(Dataset items)
● ● ● ●
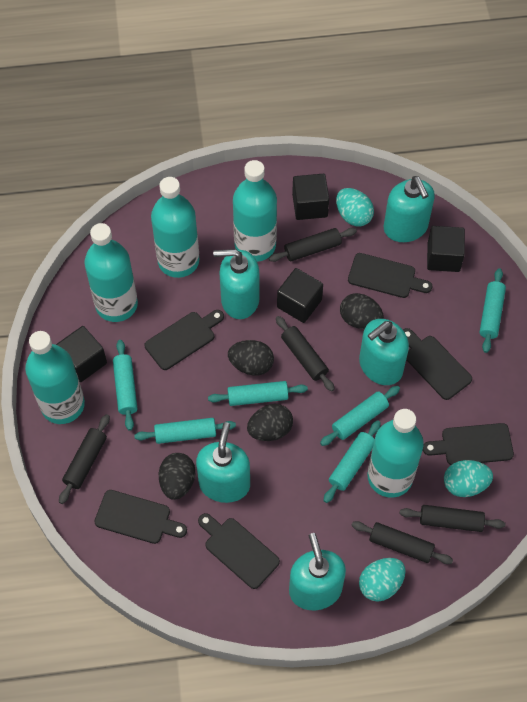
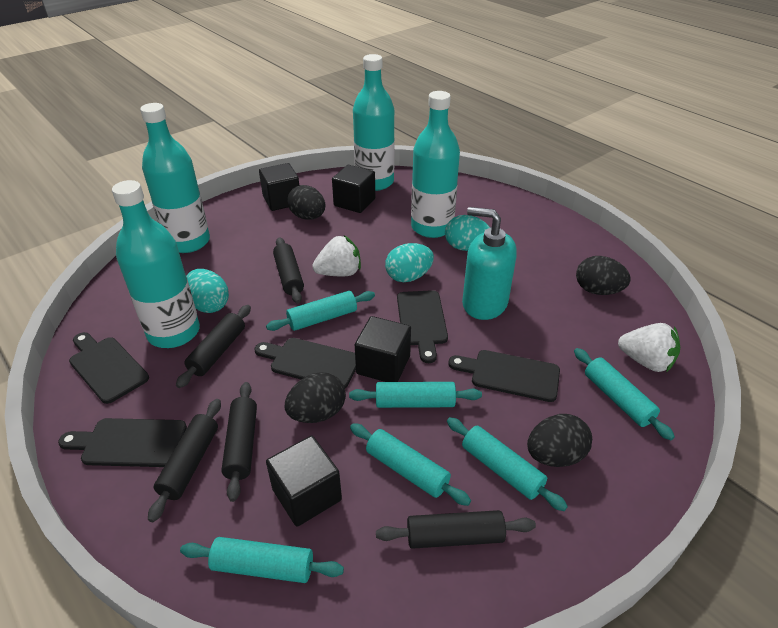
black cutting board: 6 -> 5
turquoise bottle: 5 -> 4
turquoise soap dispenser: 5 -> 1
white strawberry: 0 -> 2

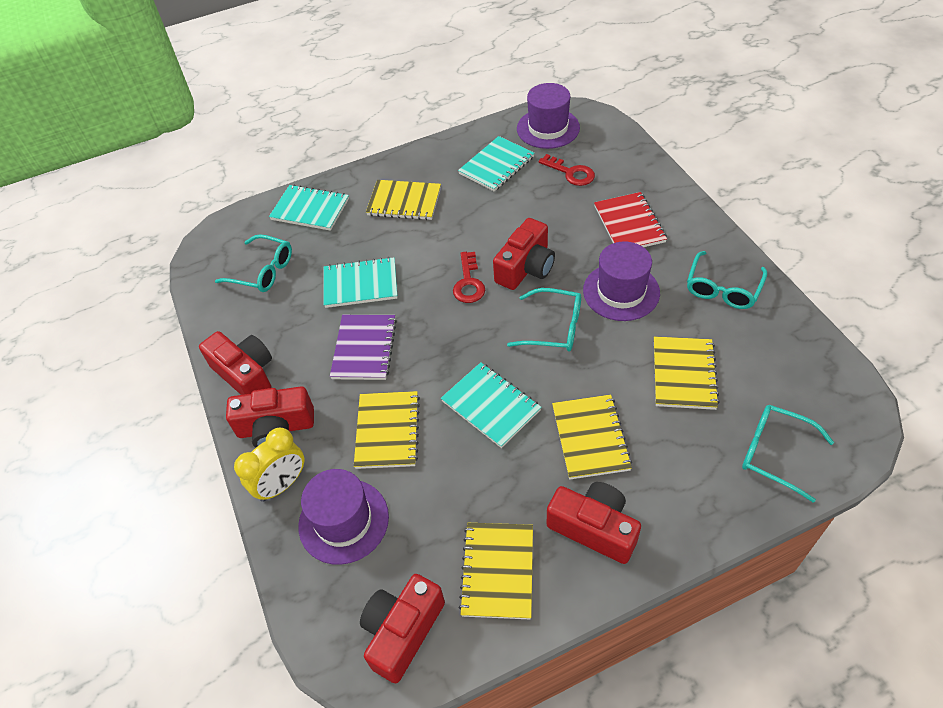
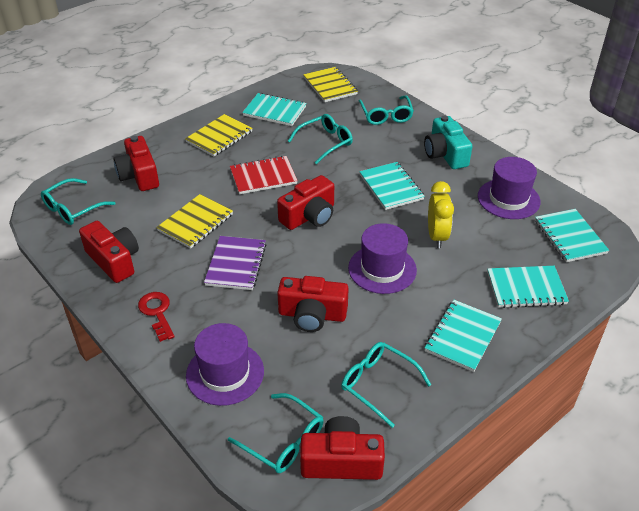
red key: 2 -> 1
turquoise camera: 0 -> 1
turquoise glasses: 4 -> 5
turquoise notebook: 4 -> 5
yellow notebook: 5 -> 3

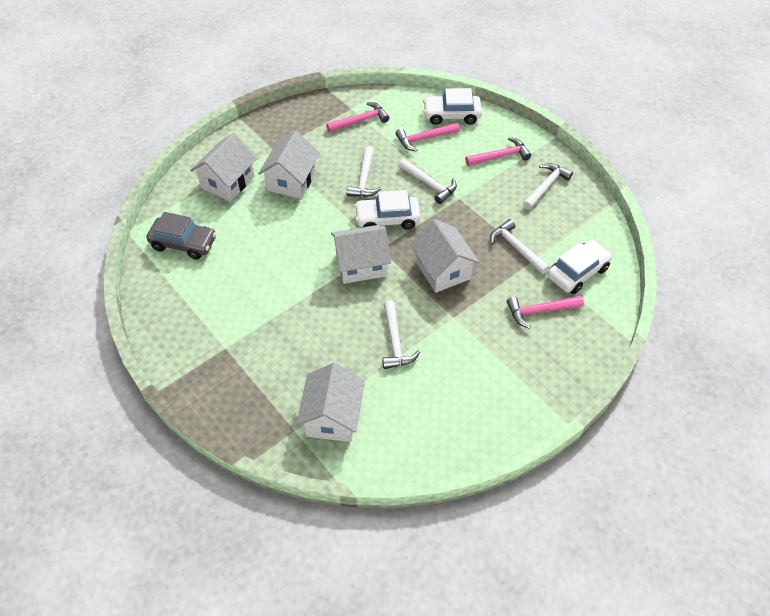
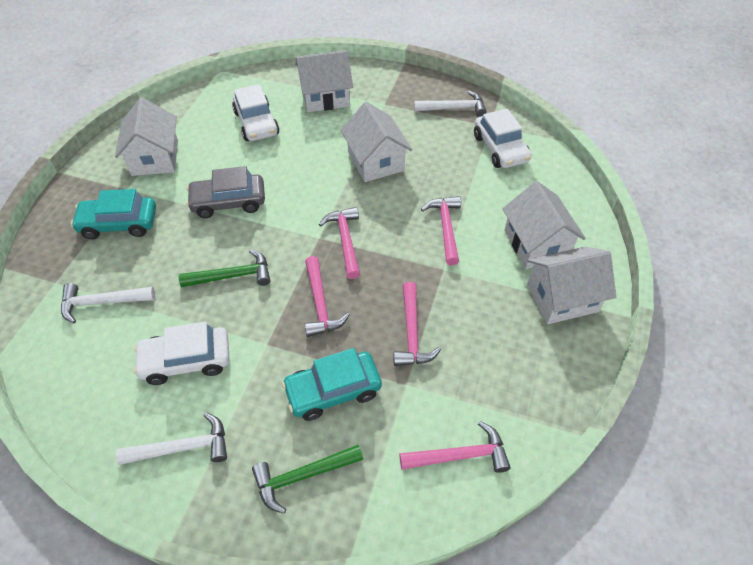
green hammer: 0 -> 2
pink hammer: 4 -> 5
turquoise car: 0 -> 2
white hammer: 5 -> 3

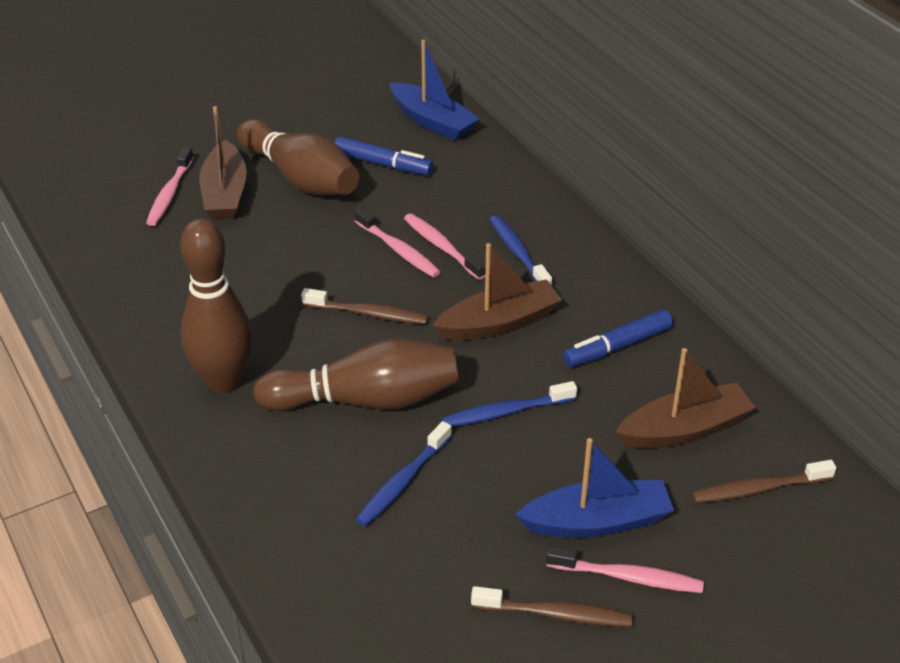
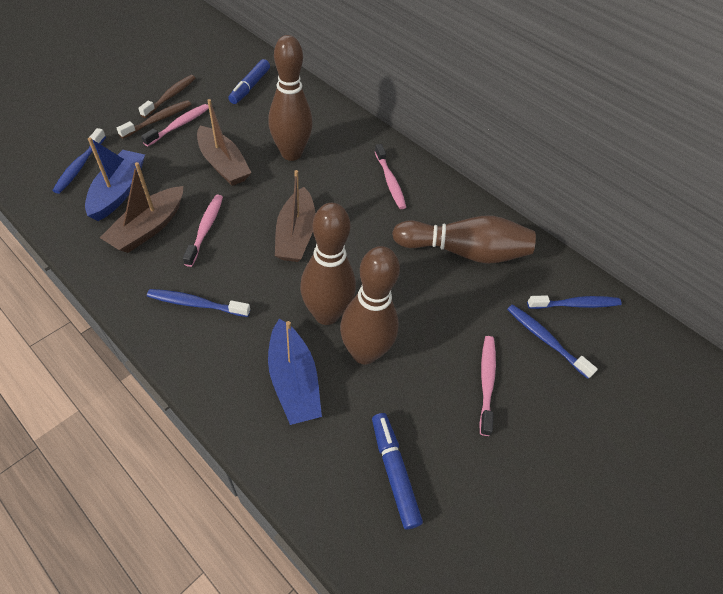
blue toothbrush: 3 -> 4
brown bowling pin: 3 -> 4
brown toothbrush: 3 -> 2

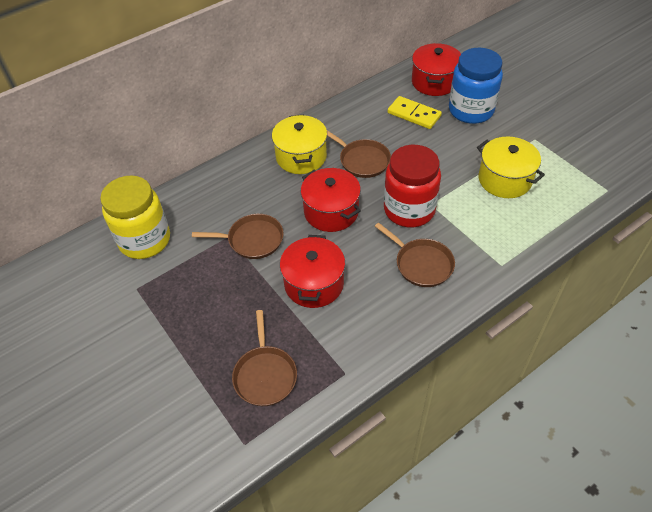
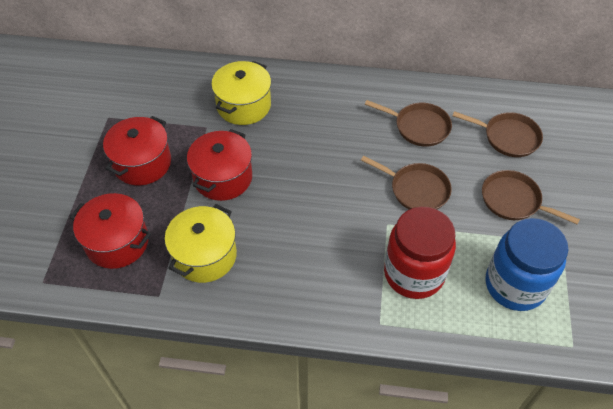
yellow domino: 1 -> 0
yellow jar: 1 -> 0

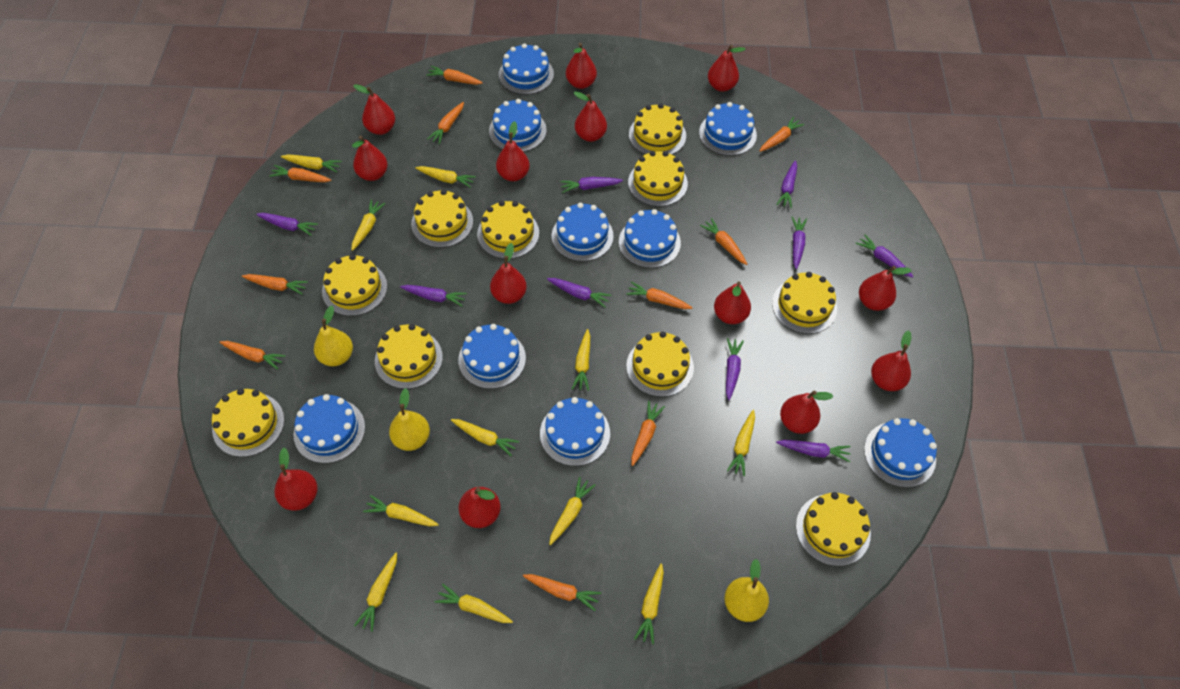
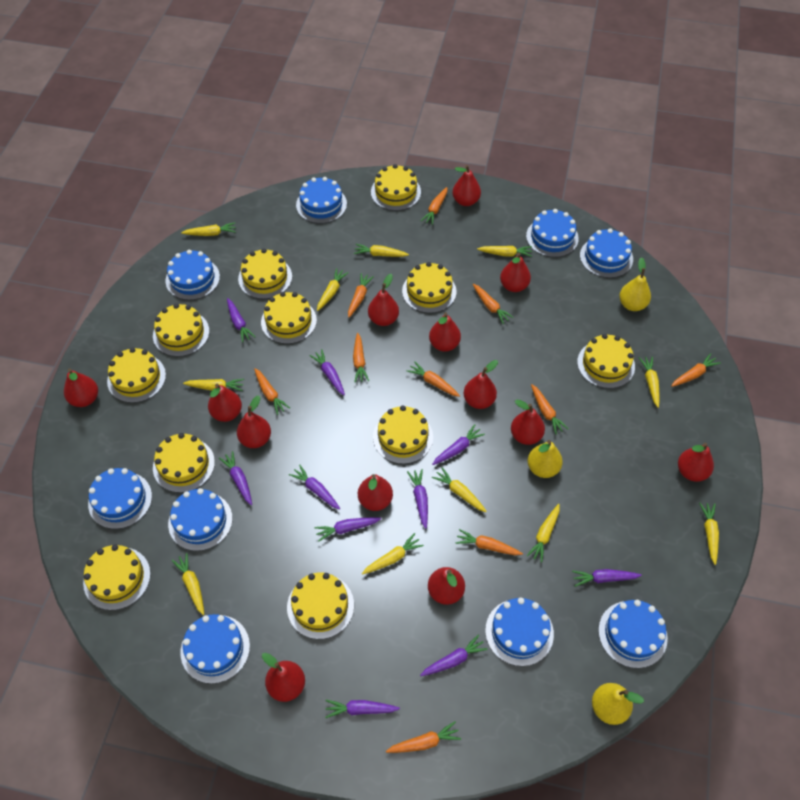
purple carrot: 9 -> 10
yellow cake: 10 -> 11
● ● ● ●
### [PROBLEM TO WORK ON]
Only the lines from the top of the data through the line with "brown bowling pin: 3 -> 4" should be quoted, exactly and with both ends kept; skip the pictures.

### [RESPONSE]
black cutting board: 6 -> 5
turquoise bottle: 5 -> 4
turquoise soap dispenser: 5 -> 1
white strawberry: 0 -> 2

red key: 2 -> 1
turquoise camera: 0 -> 1
turquoise glasses: 4 -> 5
turquoise notebook: 4 -> 5
yellow notebook: 5 -> 3

green hammer: 0 -> 2
pink hammer: 4 -> 5
turquoise car: 0 -> 2
white hammer: 5 -> 3

blue toothbrush: 3 -> 4
brown bowling pin: 3 -> 4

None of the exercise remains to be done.